Data for the task
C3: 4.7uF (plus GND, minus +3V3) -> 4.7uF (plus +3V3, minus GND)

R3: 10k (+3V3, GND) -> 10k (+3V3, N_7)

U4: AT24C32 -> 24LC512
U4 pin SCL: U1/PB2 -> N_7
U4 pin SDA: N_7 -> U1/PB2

Exercise description
Your answer should be the data above, retyped exactly.

Result below
C3: 4.7uF (plus GND, minus +3V3) -> 4.7uF (plus +3V3, minus GND)

R3: 10k (+3V3, GND) -> 10k (+3V3, N_7)

U4: AT24C32 -> 24LC512
U4 pin SCL: U1/PB2 -> N_7
U4 pin SDA: N_7 -> U1/PB2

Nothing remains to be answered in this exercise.